What this task involves: Give back every record exactly, with its pictures left out.

Supplied material:
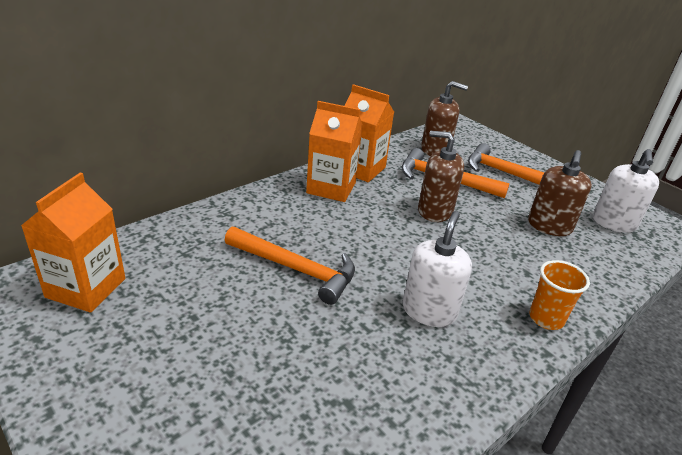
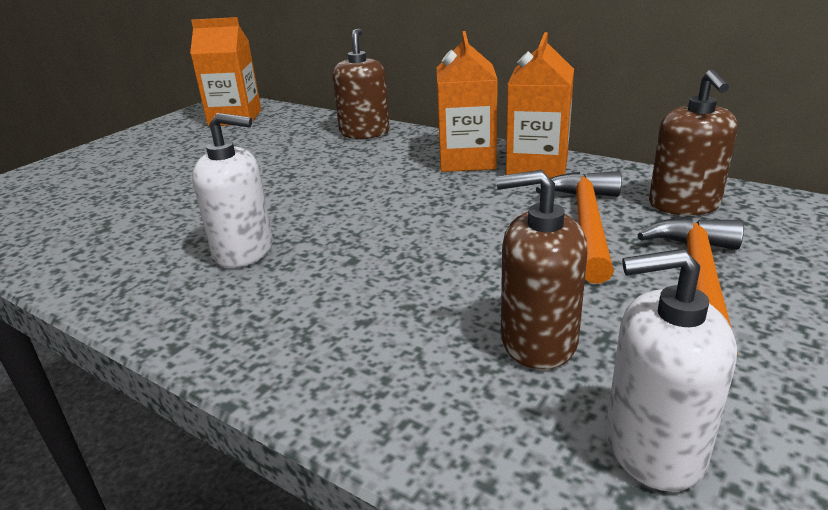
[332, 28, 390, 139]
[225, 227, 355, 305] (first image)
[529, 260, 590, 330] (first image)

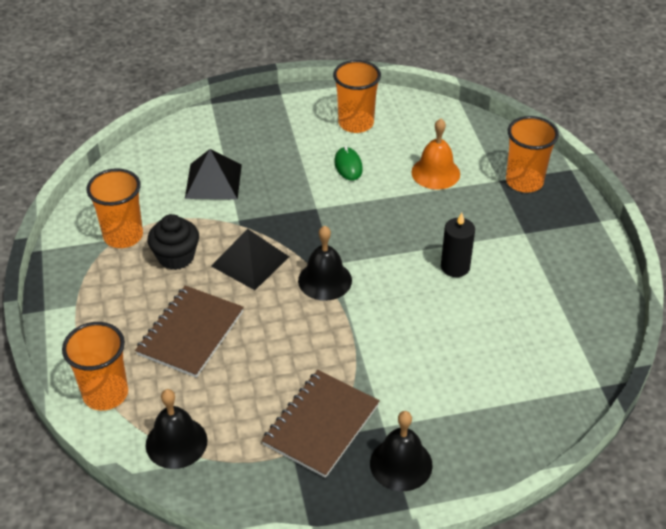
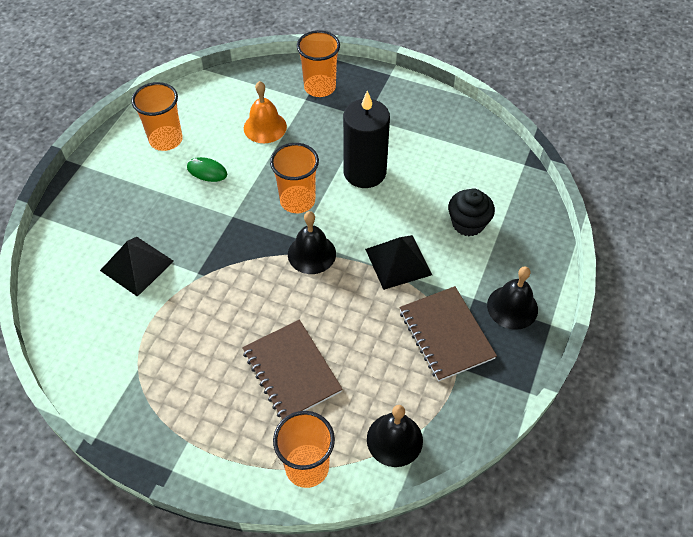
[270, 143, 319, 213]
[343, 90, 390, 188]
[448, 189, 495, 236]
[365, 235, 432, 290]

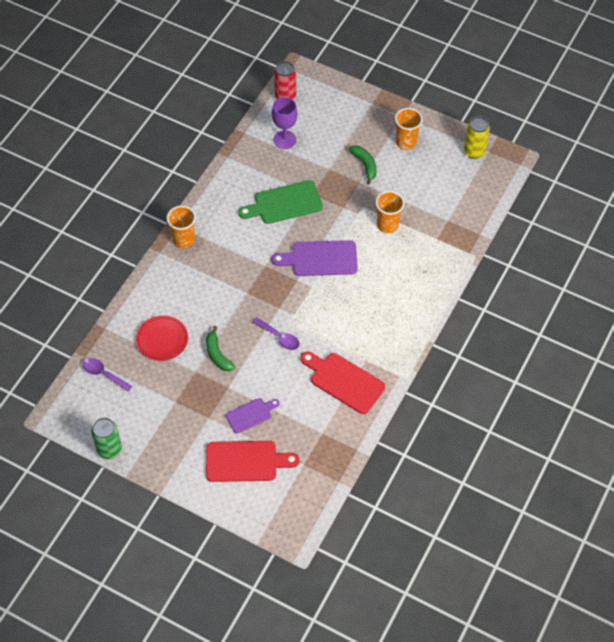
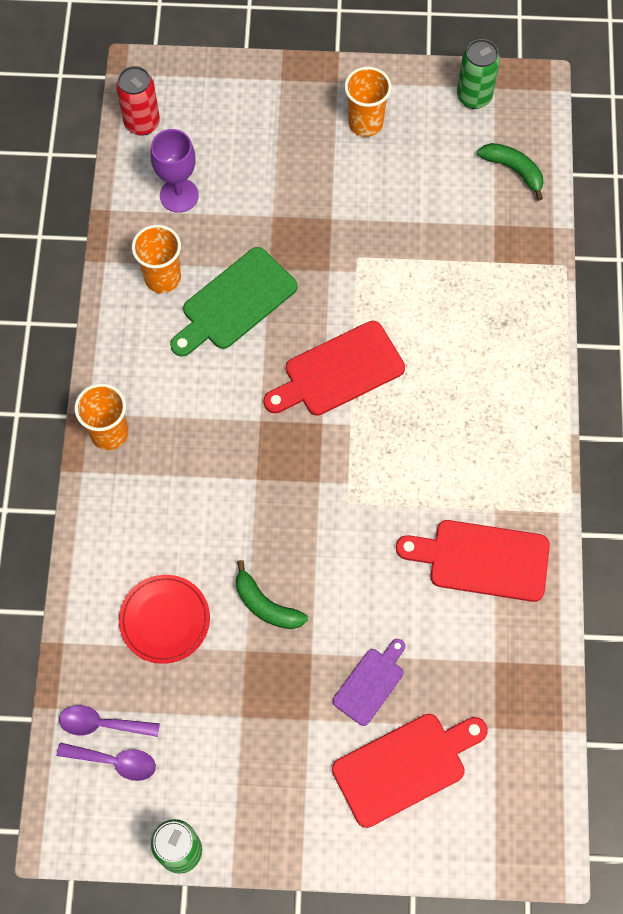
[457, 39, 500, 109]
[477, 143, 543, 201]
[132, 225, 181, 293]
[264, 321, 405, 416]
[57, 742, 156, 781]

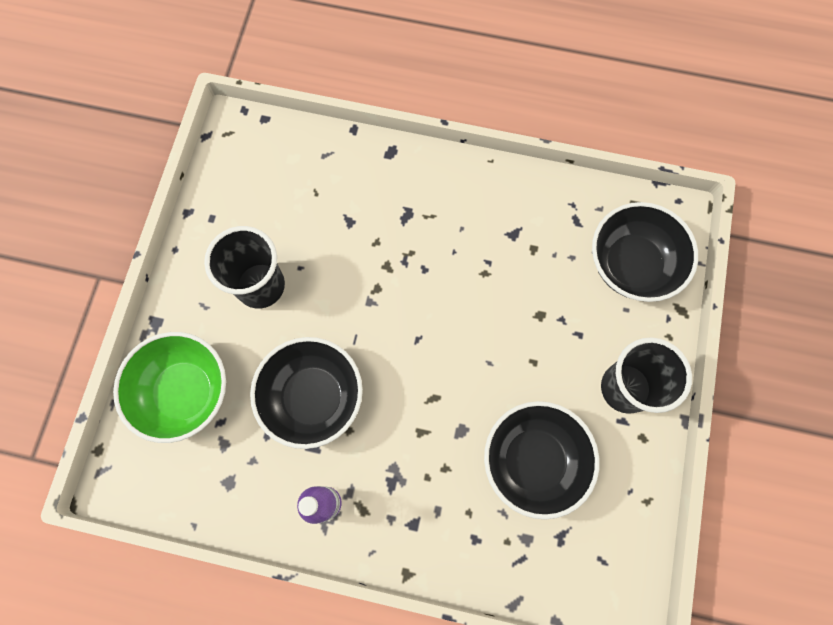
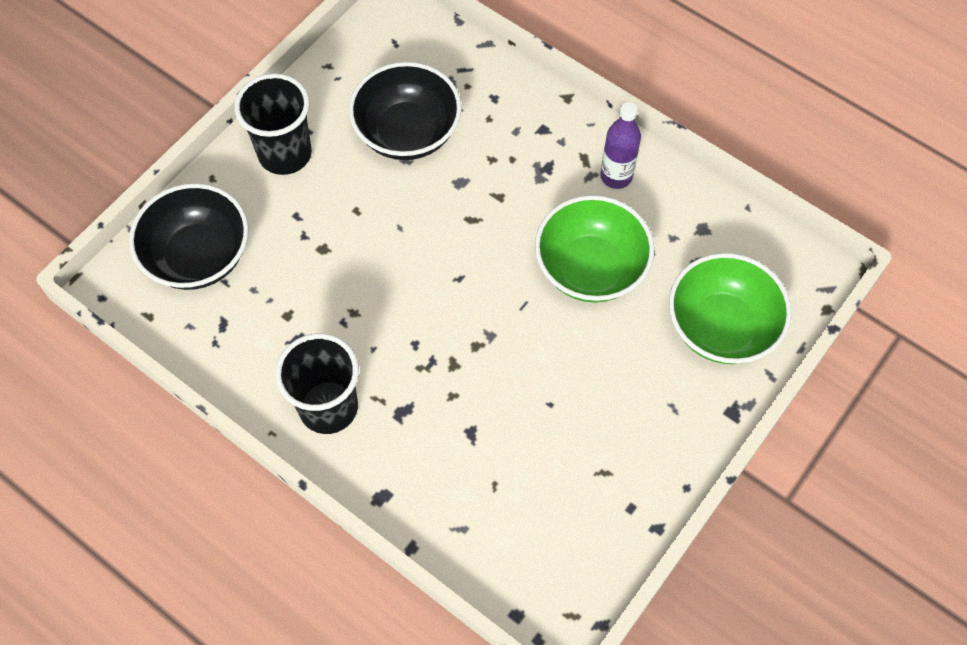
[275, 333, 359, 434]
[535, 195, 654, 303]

Answer:
[332, 28, 390, 139]
[225, 227, 355, 305] (first image)
[529, 260, 590, 330] (first image)

[270, 143, 319, 213]
[343, 90, 390, 188]
[448, 189, 495, 236]
[365, 235, 432, 290]

[457, 39, 500, 109]
[477, 143, 543, 201]
[132, 225, 181, 293]
[264, 321, 405, 416]
[57, 742, 156, 781]

[275, 333, 359, 434]
[535, 195, 654, 303]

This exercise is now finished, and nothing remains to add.